> _THE TASK_:
Where the lines below hold images, skip those and copy every word exactly.

> _Records from a dataset_:
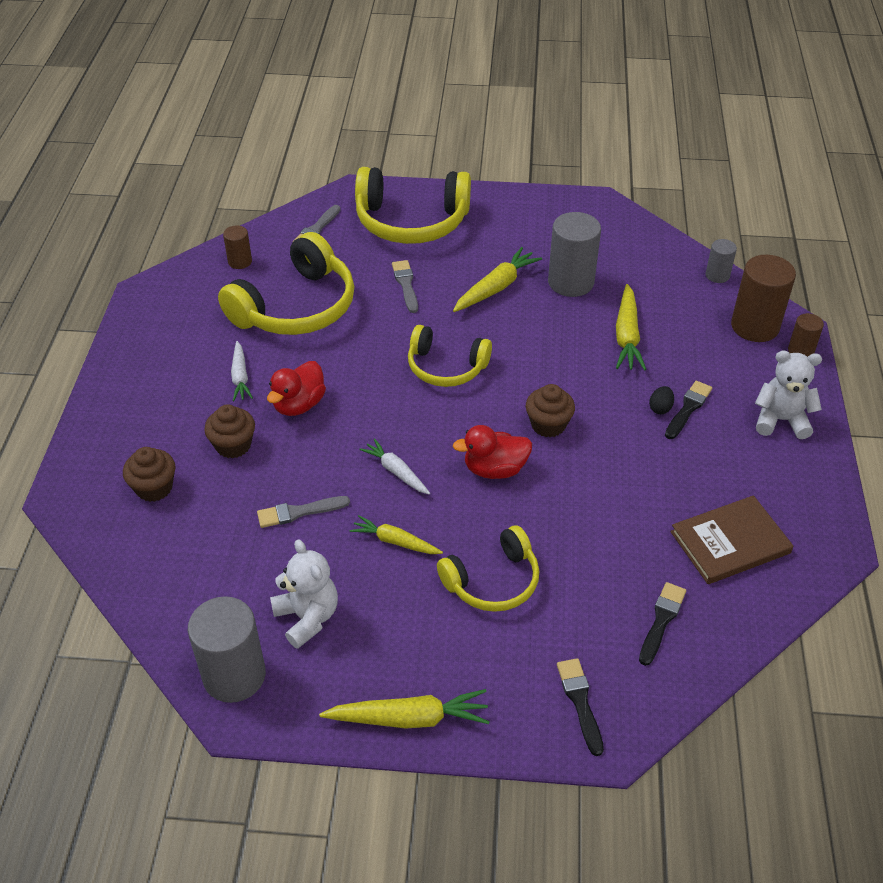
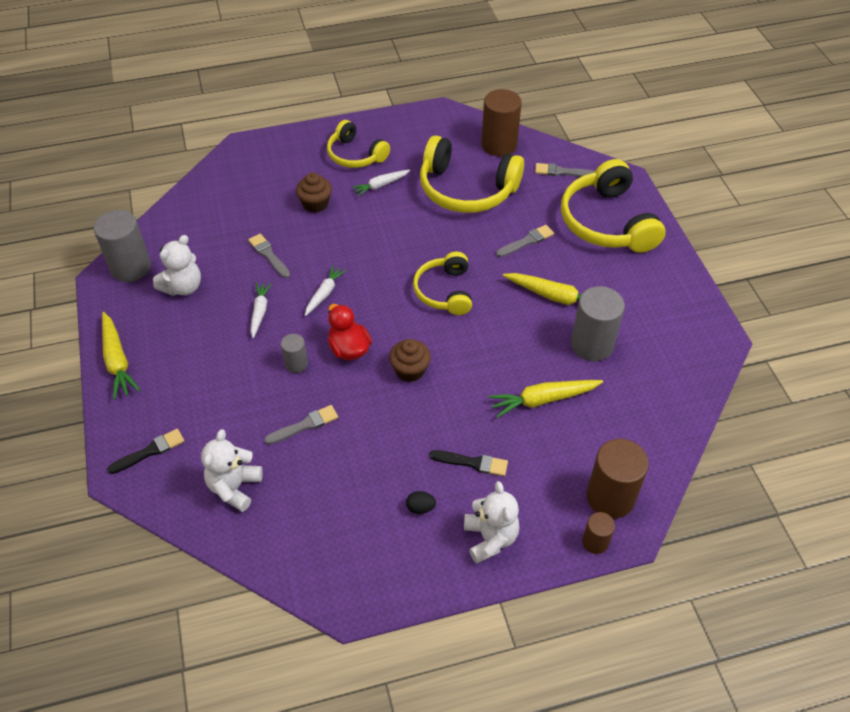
camera: 70 degrees right, 5 degrees up
(154, 488) = (265, 181): brown cupcake -> none
(240, 261) = (499, 145): brown cylinder -> brown cylinder, size x1.89
(299, 405) = (367, 223): red duck -> none
(395, 541) = (260, 312): yellow carrot -> white carrot
(492, 581) = (241, 375): yellow headphones -> yellow headphones (355, 155)
(593, 535) = (305, 425): none -> grey brush
(660, 408) = (463, 442): black egg -> black egg (420, 507)
(661, 620) = (234, 487): black brush -> white teddy bear
(717, 275) = (669, 453): grey cylinder -> grey cylinder (296, 364)
(730, 542) = (328, 521): brown book -> none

> _WRITTEN SOLUTION_:
camera: 70 degrees right, 5 degrees up
(154, 488) = (265, 181): brown cupcake -> none
(240, 261) = (499, 145): brown cylinder -> brown cylinder, size x1.89
(299, 405) = (367, 223): red duck -> none
(395, 541) = (260, 312): yellow carrot -> white carrot
(492, 581) = (241, 375): yellow headphones -> yellow headphones (355, 155)
(593, 535) = (305, 425): none -> grey brush
(660, 408) = (463, 442): black egg -> black egg (420, 507)
(661, 620) = (234, 487): black brush -> white teddy bear
(717, 275) = (669, 453): grey cylinder -> grey cylinder (296, 364)
(730, 542) = (328, 521): brown book -> none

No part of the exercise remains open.